**Problem statement:**
Nothing below is to be printed except the lines between the line holding "black spinning top: 6 -> 7" and the line holding "brown trophy: 5 -> 6", inclusive, each exactly as it appears.

**Input records:**
========
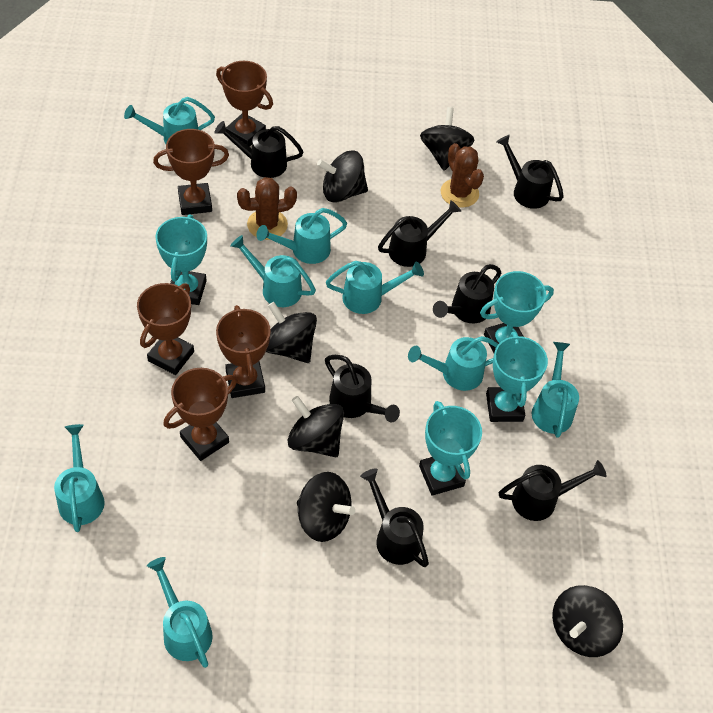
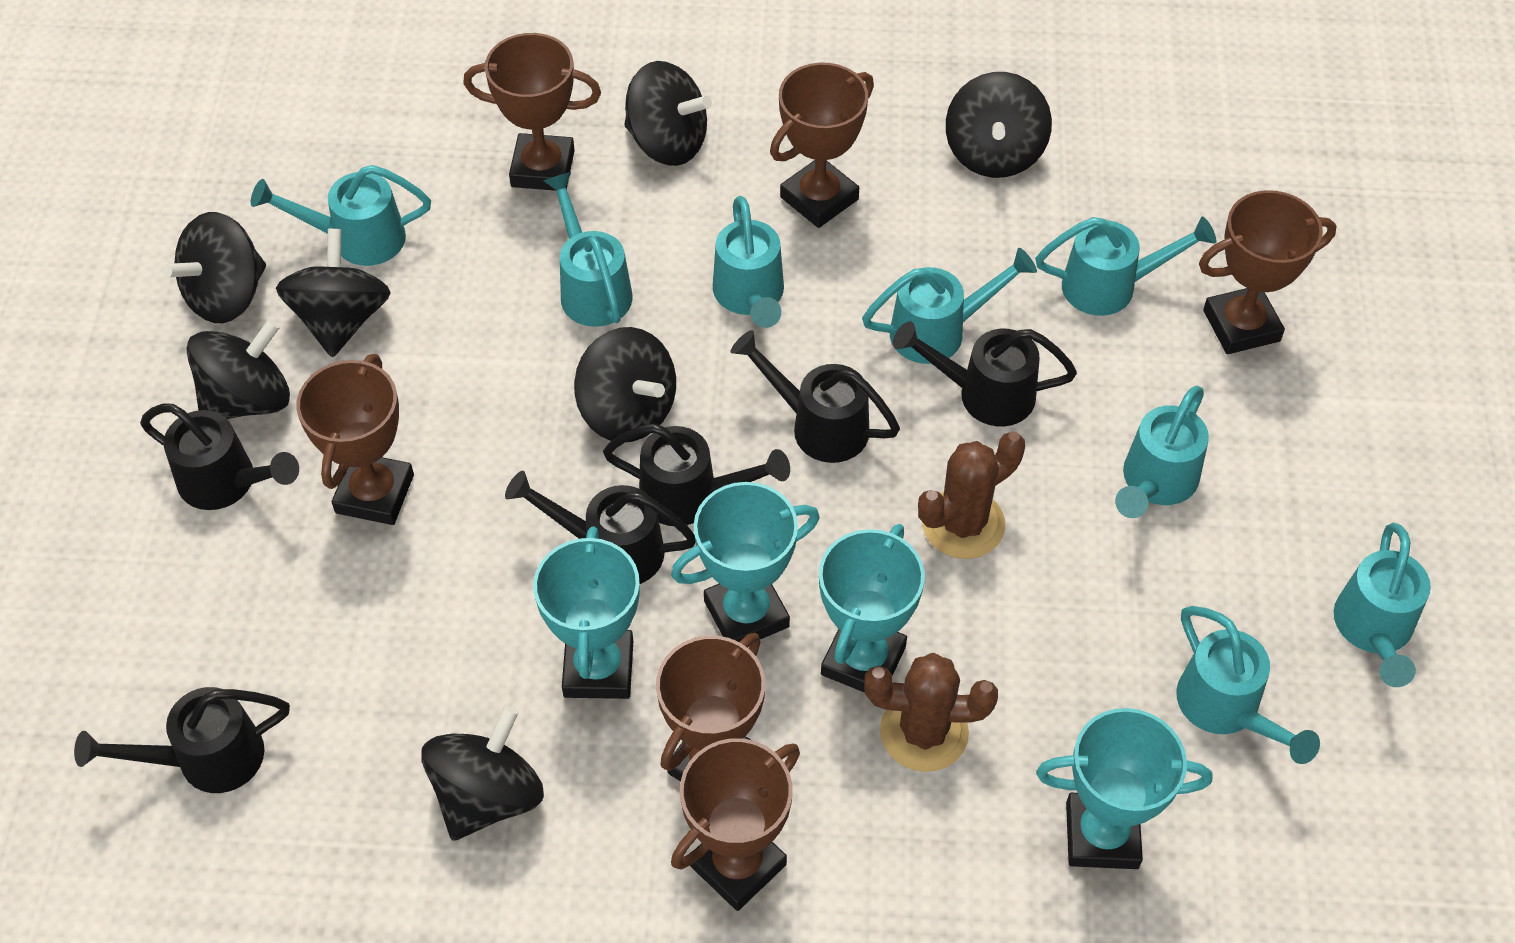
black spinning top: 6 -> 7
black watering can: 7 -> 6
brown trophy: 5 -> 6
========
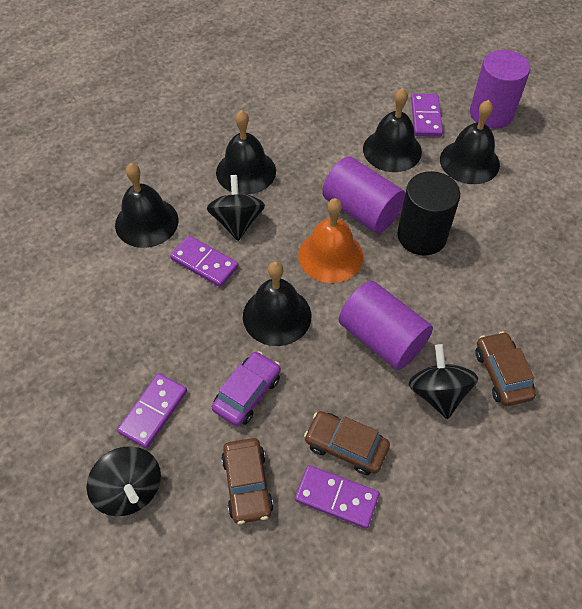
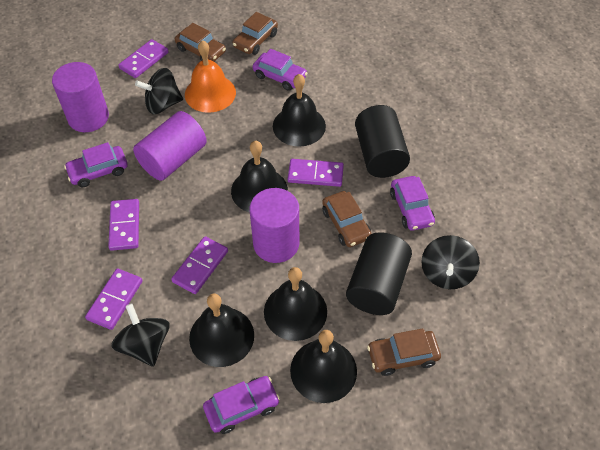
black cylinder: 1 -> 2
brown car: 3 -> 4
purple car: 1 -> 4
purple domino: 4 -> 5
========
**Written solution:**
black spinning top: 6 -> 7
black watering can: 7 -> 6
brown trophy: 5 -> 6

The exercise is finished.